- _WHAT THE TASK ASKS_
Whenever the word "brown" turns up in a line below, that line should be copied.

- _DATA EXCERPT_
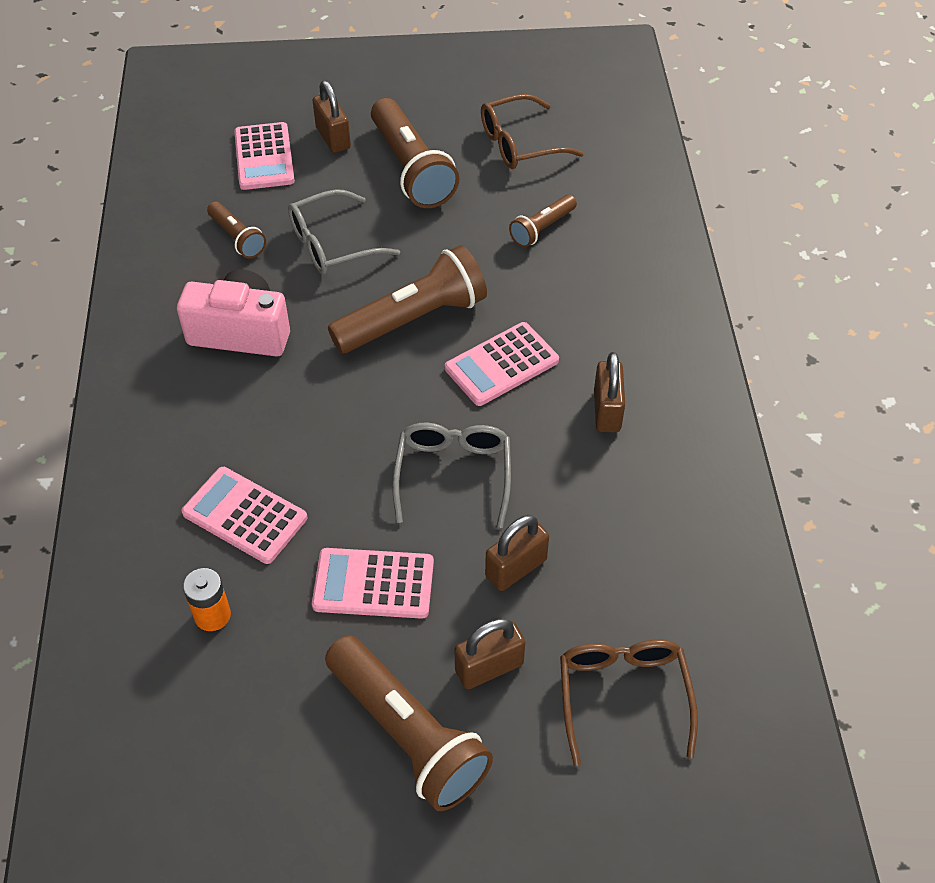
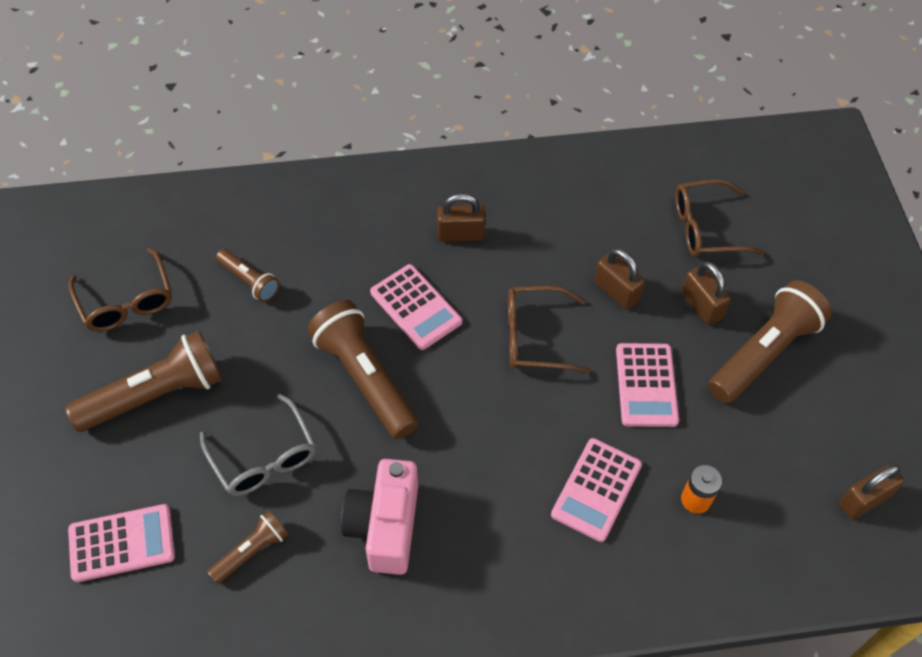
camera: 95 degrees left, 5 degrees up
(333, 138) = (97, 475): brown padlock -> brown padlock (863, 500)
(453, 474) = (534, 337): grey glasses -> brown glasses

- _PROBLEM SOLUTION_
(333, 138) = (97, 475): brown padlock -> brown padlock (863, 500)
(453, 474) = (534, 337): grey glasses -> brown glasses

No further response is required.